Because the pictures are not wanted, give back only the exact text of every entry below.

-------- Source material

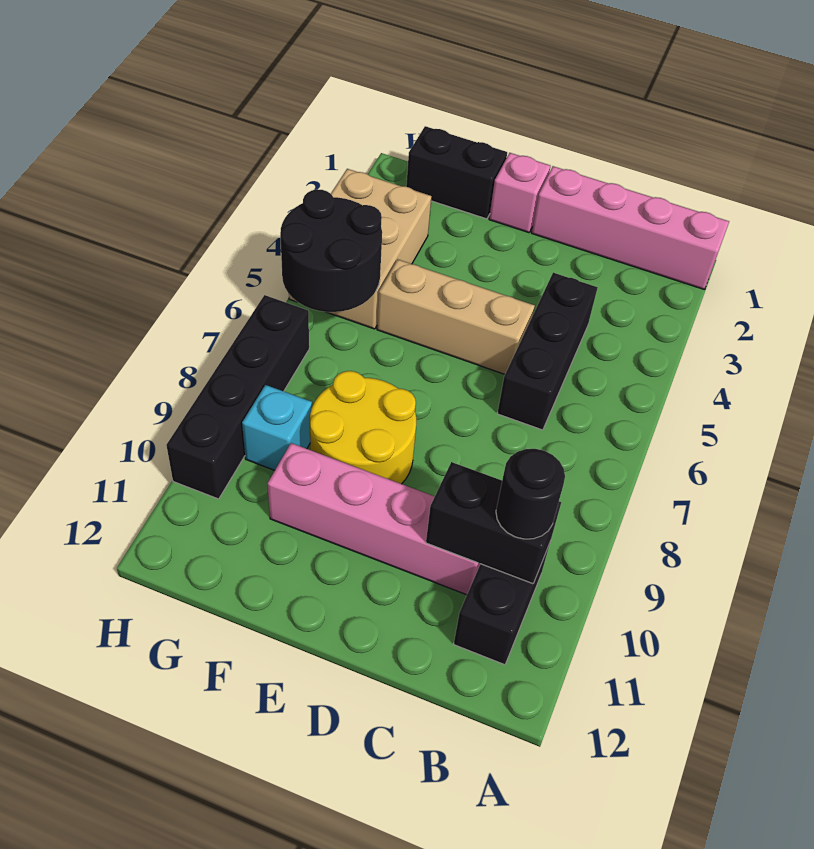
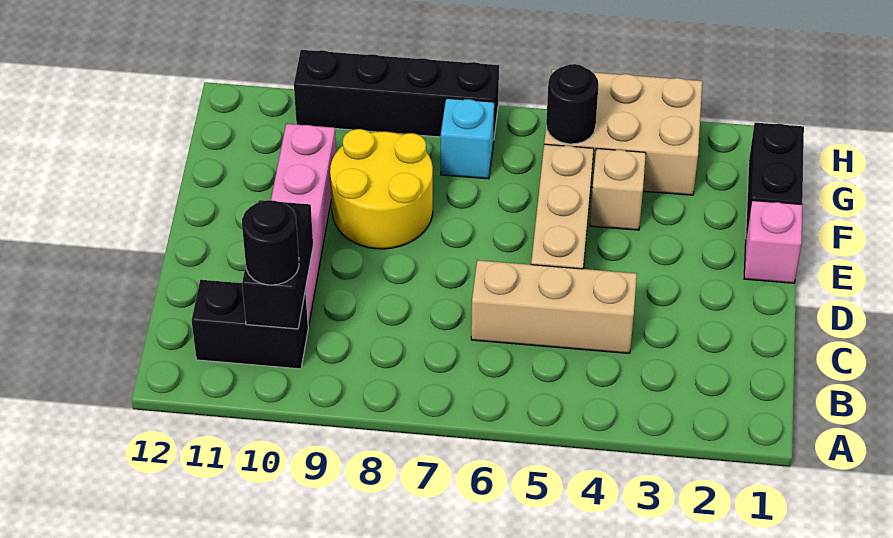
pink brick A1:D1 level 1 -> none
black brick C4:C6 level 1 -> tan brick C4:C6 level 1
none -> tan brick F4 level 1
black round brick G5:H6 level 2 -> black round brick G5 level 2
cyan brick G9 level 1 -> cyan brick G7 level 1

----------------

_Answer box_
pink brick A1:D1 level 1 -> none
black brick C4:C6 level 1 -> tan brick C4:C6 level 1
none -> tan brick F4 level 1
black round brick G5:H6 level 2 -> black round brick G5 level 2
cyan brick G9 level 1 -> cyan brick G7 level 1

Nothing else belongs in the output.